- **Required work**
Where the records below have a line with "teddy", that line is to be copied.

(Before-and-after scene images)

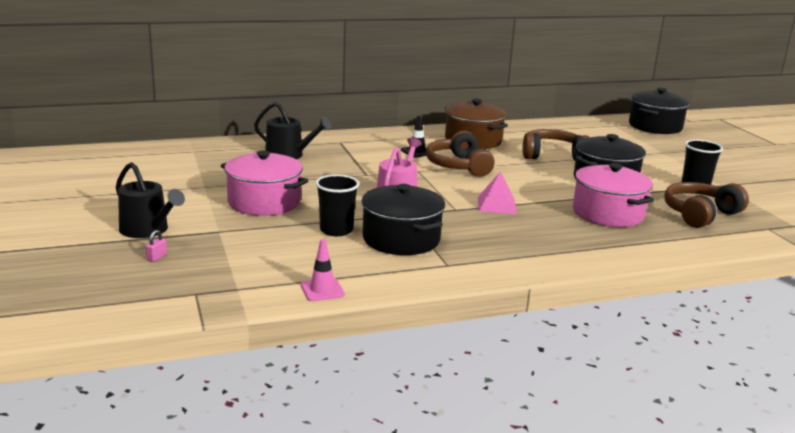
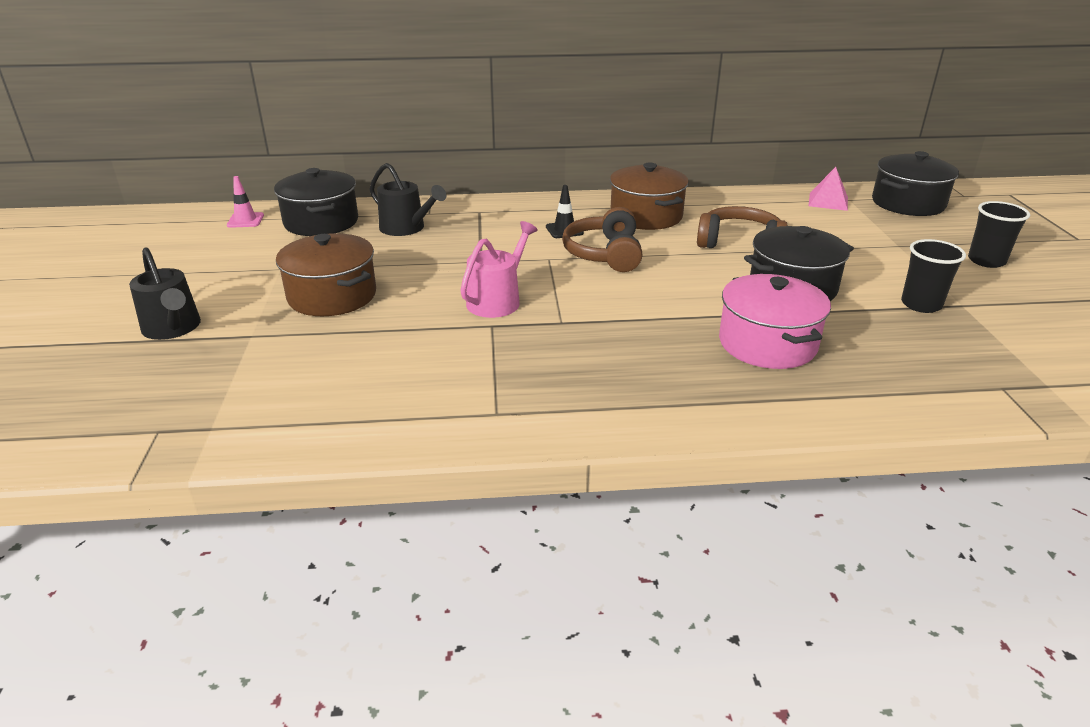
camera: 15 degrees right, 10 degrees up
pink padlock [146,230,167,262] -> none
pink pot [221,151,309,216] -> brown pot [276,233,376,316]
pink traffic cone [301,239,345,301] -> pink traffic cone moved to [227,176,264,228]
black cup [315,175,359,236] -> black cup moved to [968,201,1030,268]
black pot [361,184,445,255] -> black pot moved to [274,168,358,236]
pink pyramid [478,171,517,214] -> pink pyramid moved to [808,167,848,211]
brown headphones [664,182,749,228] -> none

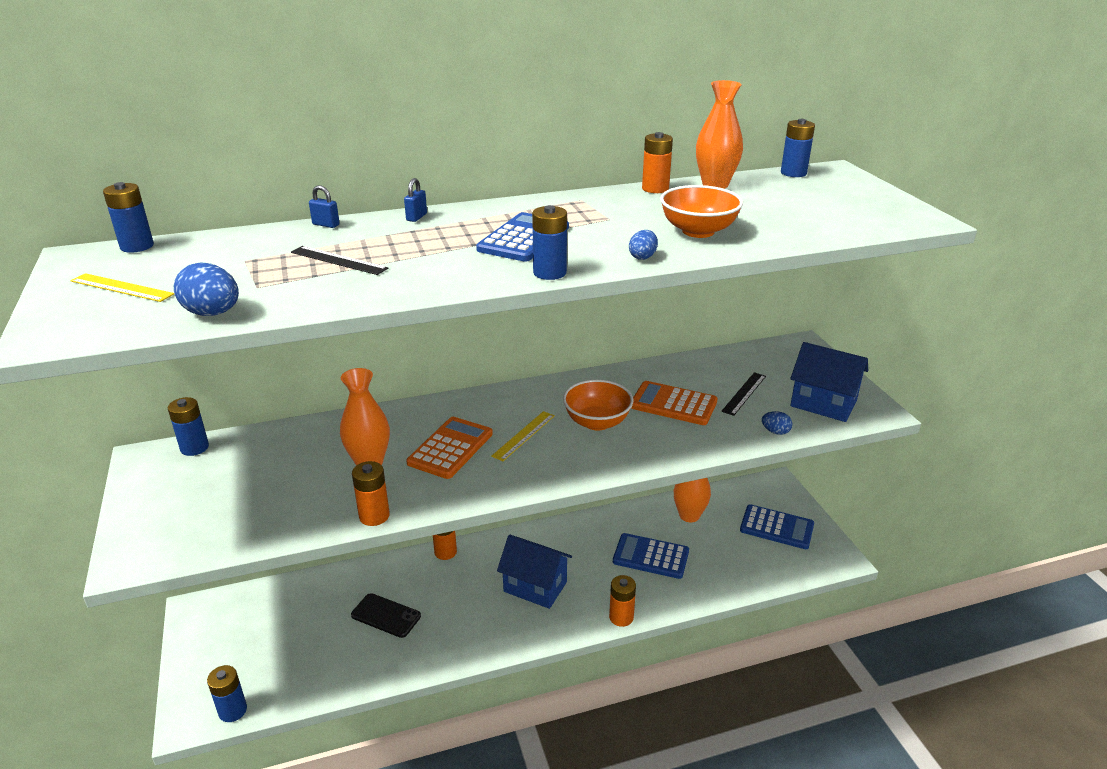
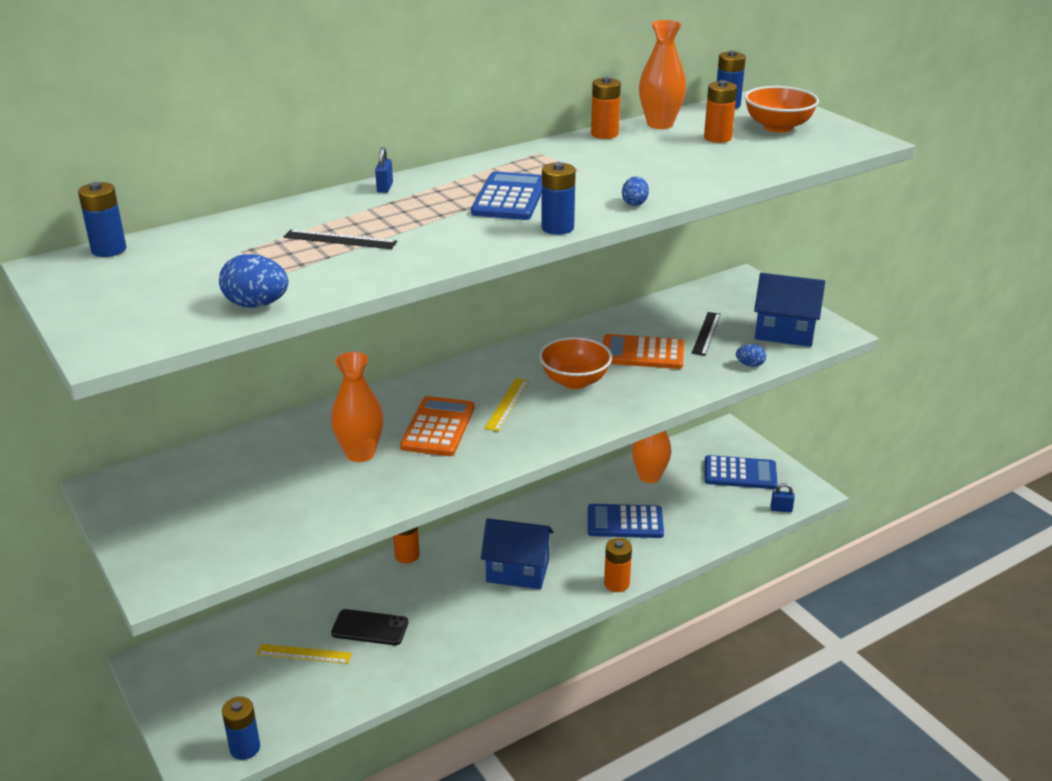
camera: 15 degrees left, 0 degrees up
yellow ruler [71,273,174,302] -> yellow ruler moved to [257,644,352,664]
blue battery [168,397,209,456] -> none
blue padlock [309,185,340,228] -> blue padlock moved to [771,483,795,513]
orange battery [352,461,390,526] -> orange battery moved to [704,80,737,143]
orange bowl [660,185,743,238] -> orange bowl moved to [745,86,819,133]

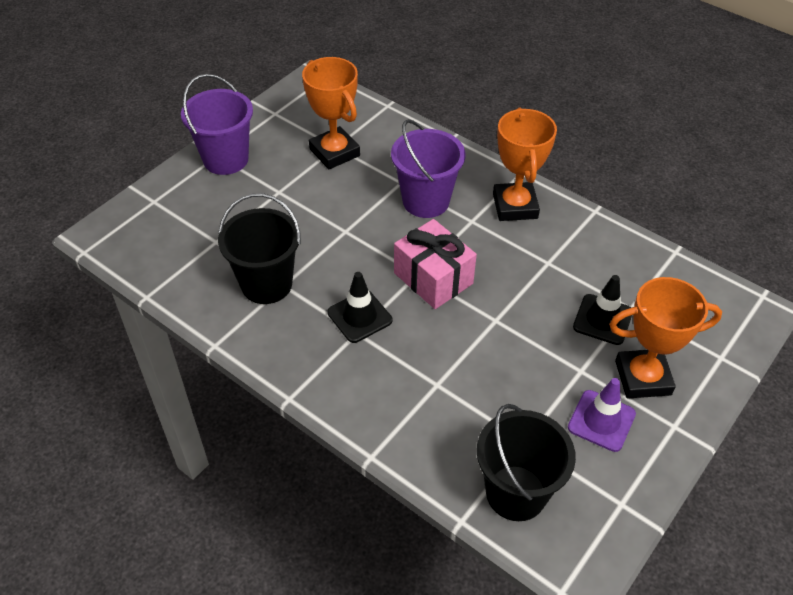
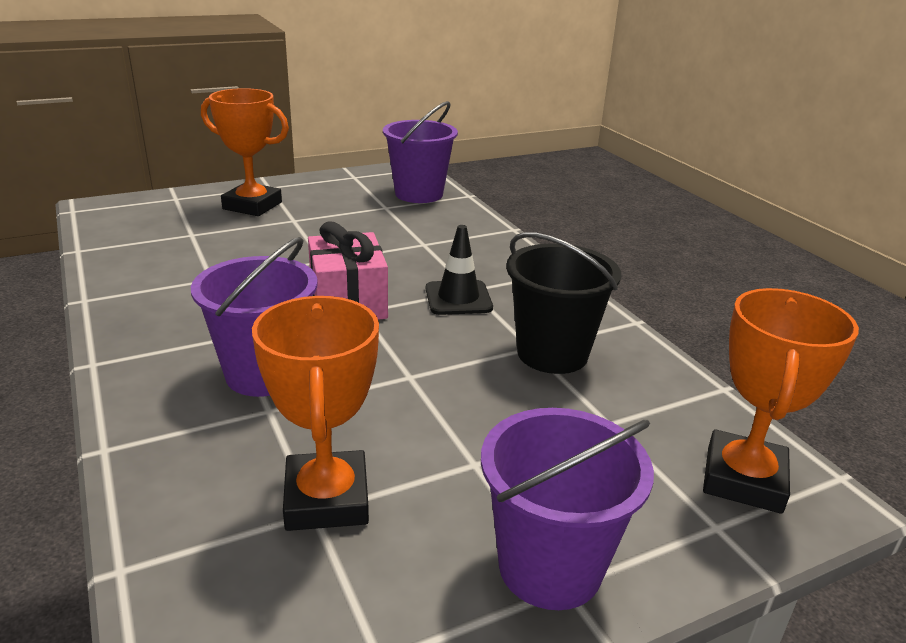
camera: 155 degrees left, 20 degrees down
black bucket [477,404,576,521] -> purple bucket [383,101,458,203]
orange trophy [493,108,557,221] -> orange trophy moved to [703,288,859,514]
purple traffic cone [568,378,636,452] -> none
black traffic cone [573,275,632,345] -> none

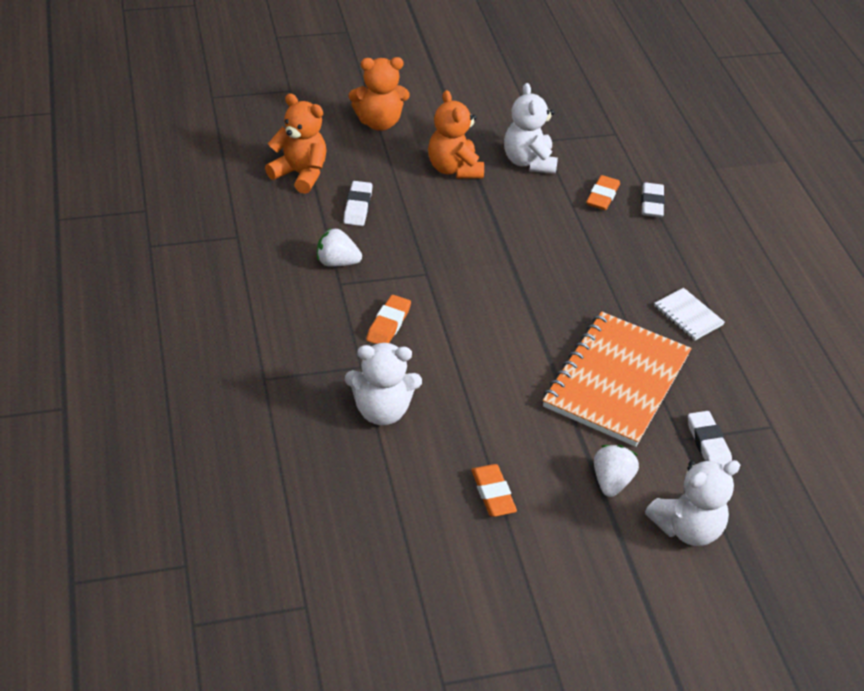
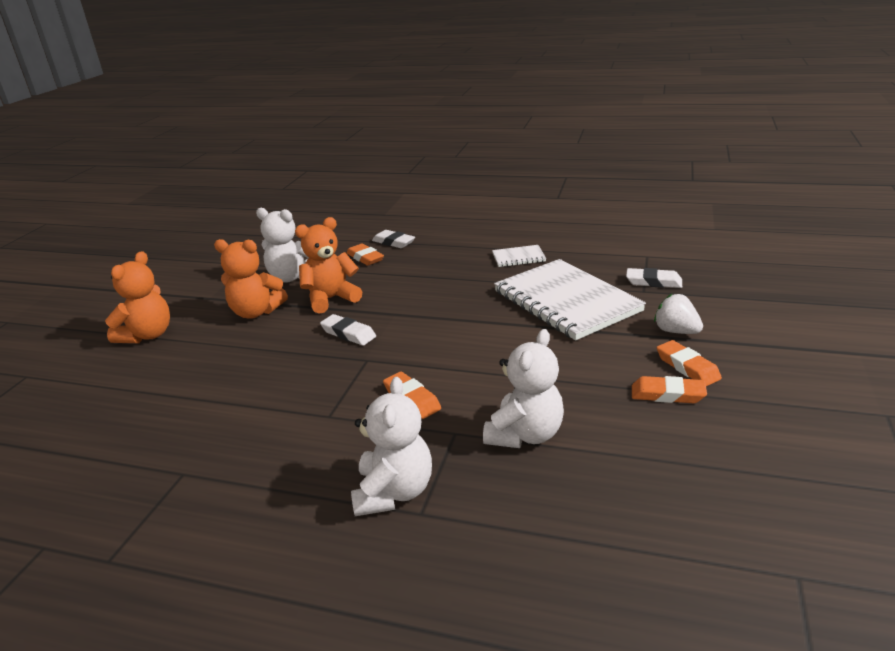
camera: 55 degrees left, 15 degrees down
orange teddy bear [265,93,327,194] -> orange teddy bear moved to [295,217,362,314]
white strawberry [317,228,362,267] -> none
white eraser [344,181,373,226] -> white eraser moved to [320,314,376,346]
orange notebook [543,311,692,447] -> white notebook [494,259,646,340]
white teddy bear [645,460,740,546] -> white teddy bear moved to [351,377,432,516]
none -> orange eraser [657,340,722,386]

- **Solved exercise**
orange teddy bear [265,93,327,194] -> orange teddy bear moved to [295,217,362,314]
white teddy bear [645,460,740,546] -> white teddy bear moved to [351,377,432,516]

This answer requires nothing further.